Shape transformation data
********************

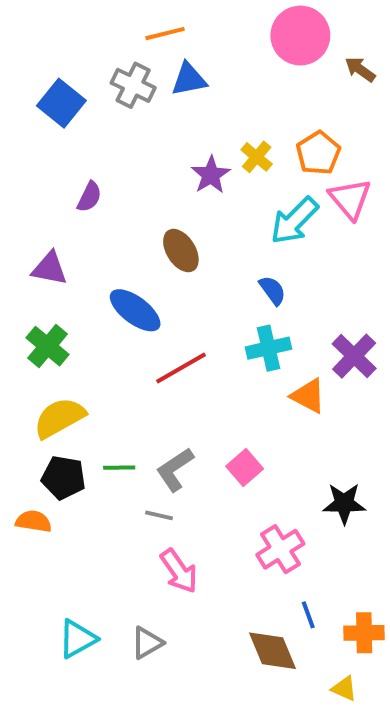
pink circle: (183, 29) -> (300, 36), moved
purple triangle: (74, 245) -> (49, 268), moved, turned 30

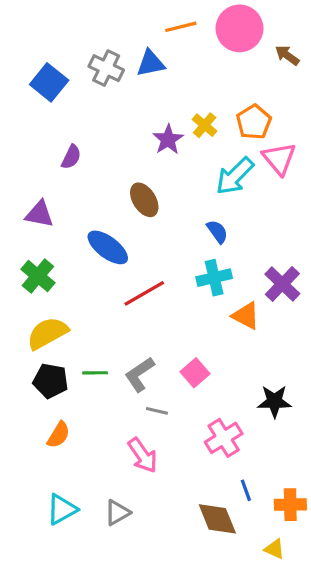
orange line: (165, 34) -> (181, 27), moved
gray line: (159, 515) -> (157, 411), moved
orange semicircle: (34, 521) -> (59, 435), moved, turned 112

********************

**YOUR TASK**:
All lines from the one containing "gray line: (159, 515) -> (157, 411), moved" through the final line of the records above are to be set down exactly, and no other line is to appear.

**RESULT OF THE TASK**:
gray line: (159, 515) -> (157, 411), moved
orange semicircle: (34, 521) -> (59, 435), moved, turned 112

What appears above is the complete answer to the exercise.